[Extracted records]
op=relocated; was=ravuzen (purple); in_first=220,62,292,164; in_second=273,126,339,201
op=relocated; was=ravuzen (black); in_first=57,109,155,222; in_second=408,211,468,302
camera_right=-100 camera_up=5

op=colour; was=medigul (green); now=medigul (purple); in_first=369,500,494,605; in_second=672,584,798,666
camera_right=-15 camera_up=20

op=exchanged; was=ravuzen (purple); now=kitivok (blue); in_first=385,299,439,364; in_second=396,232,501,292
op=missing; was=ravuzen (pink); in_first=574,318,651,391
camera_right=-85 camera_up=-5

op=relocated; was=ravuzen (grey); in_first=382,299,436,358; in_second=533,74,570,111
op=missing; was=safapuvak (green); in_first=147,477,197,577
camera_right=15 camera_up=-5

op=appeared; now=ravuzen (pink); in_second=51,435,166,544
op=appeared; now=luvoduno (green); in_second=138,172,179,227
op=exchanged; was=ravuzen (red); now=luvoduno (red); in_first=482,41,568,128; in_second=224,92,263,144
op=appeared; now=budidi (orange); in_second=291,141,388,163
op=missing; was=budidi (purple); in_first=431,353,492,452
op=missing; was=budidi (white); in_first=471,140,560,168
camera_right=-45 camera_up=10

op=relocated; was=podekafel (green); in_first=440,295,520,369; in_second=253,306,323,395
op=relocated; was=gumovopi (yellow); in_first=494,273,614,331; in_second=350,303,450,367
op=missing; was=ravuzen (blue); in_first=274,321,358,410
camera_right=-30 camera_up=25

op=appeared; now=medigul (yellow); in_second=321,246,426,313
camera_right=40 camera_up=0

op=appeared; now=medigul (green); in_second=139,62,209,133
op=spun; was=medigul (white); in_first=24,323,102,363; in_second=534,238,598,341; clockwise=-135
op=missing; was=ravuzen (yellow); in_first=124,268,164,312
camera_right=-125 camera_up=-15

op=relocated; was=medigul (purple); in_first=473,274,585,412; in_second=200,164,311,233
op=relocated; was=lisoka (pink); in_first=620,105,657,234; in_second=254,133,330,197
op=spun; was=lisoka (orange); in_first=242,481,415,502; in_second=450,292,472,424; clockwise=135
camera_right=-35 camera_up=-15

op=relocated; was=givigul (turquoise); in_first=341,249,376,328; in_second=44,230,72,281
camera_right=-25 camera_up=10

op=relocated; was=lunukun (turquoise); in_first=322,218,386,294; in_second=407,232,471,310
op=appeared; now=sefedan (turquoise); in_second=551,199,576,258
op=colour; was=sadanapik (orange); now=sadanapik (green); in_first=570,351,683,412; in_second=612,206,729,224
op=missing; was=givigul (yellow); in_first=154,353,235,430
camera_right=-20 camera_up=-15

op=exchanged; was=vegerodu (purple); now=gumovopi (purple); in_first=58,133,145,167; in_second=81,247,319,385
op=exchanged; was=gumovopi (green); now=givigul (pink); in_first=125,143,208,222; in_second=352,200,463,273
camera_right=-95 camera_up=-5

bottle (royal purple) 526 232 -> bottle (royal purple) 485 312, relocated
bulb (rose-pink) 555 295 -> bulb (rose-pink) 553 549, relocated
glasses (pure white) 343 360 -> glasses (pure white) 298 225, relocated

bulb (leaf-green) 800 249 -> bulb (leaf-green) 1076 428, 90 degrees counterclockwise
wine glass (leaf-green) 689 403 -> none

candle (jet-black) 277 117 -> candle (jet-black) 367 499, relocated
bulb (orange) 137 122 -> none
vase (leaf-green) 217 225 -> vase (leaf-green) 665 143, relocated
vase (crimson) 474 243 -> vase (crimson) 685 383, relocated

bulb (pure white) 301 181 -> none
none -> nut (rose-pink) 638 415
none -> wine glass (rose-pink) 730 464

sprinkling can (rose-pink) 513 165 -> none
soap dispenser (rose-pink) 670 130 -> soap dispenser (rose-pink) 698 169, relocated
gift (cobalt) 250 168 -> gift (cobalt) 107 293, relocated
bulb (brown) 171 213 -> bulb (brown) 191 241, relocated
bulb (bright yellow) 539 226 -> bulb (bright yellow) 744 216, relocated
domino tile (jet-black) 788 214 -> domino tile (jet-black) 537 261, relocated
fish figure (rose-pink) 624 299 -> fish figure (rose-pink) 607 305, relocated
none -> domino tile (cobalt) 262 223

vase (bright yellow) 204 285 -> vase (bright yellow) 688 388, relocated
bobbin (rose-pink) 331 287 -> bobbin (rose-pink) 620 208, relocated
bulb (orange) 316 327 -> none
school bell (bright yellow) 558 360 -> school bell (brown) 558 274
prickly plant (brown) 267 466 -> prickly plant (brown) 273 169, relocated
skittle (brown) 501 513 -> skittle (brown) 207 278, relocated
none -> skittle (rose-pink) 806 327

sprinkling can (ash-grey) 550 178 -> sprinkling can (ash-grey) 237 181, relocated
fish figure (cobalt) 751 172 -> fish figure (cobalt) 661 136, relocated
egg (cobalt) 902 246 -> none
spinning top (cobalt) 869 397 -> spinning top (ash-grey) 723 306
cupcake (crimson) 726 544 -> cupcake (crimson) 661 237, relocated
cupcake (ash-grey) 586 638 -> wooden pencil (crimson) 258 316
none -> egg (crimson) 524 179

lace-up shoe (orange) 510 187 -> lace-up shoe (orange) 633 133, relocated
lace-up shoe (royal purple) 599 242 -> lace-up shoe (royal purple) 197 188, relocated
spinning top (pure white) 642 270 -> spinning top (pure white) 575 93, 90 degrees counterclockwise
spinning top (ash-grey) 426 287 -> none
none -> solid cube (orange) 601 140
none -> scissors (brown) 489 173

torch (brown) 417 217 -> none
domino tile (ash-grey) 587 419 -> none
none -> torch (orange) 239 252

[Exercise brief] All lines above from the line with "bottle (royal purple) 526" through the line with "bulb (rose-pink) 555", both included, are to be set down exactly, with nothing else.

[Result of the exercise]
bottle (royal purple) 526 232 -> bottle (royal purple) 485 312, relocated
bulb (rose-pink) 555 295 -> bulb (rose-pink) 553 549, relocated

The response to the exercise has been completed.